WHAT IS BEING ASKED: Would you copy each line of the records that includes the word "none"?

MATERIAL PROVIDED:
####

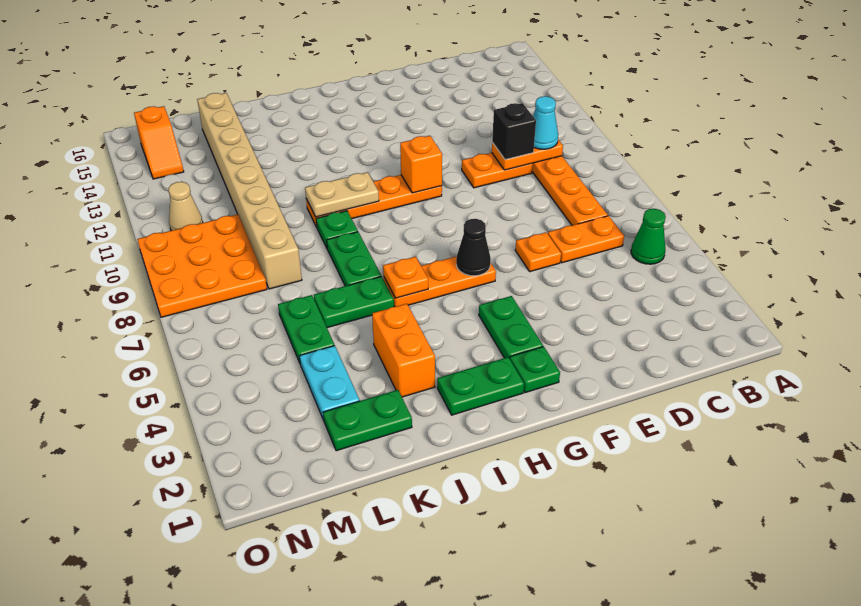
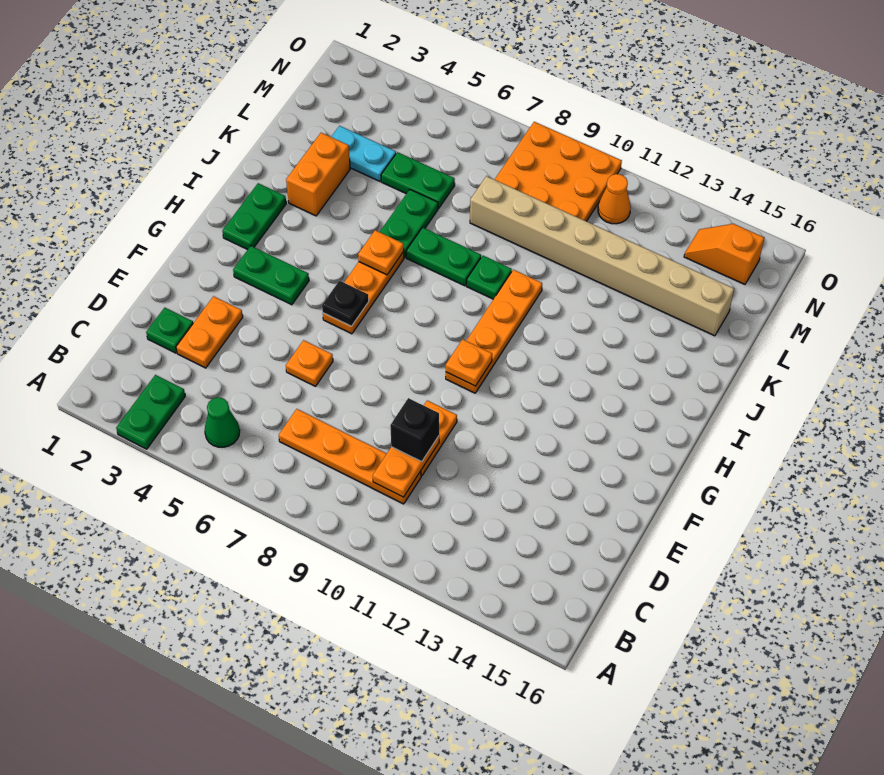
orange plate C6:D6 level 1 -> orange plate D3:E3 level 1
cyan cone C10 level 3 -> none
green plate G2 level 1 -> green plate D2 level 1
black cone G6 level 2 -> black plate G6 level 2
orange brick G10 level 2 -> orange plate G10 level 2
tan plate I10:J10 level 2 -> none
orange brick J3:J4 level 1 -> orange brick J3:K3 level 1
green plate K2:L2 level 1 -> green plate A3:B3 level 1
tan cone N11 level 1 -> orange cone N11 level 1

####

YOUR SOLUTION:
cyan cone C10 level 3 -> none
tan plate I10:J10 level 2 -> none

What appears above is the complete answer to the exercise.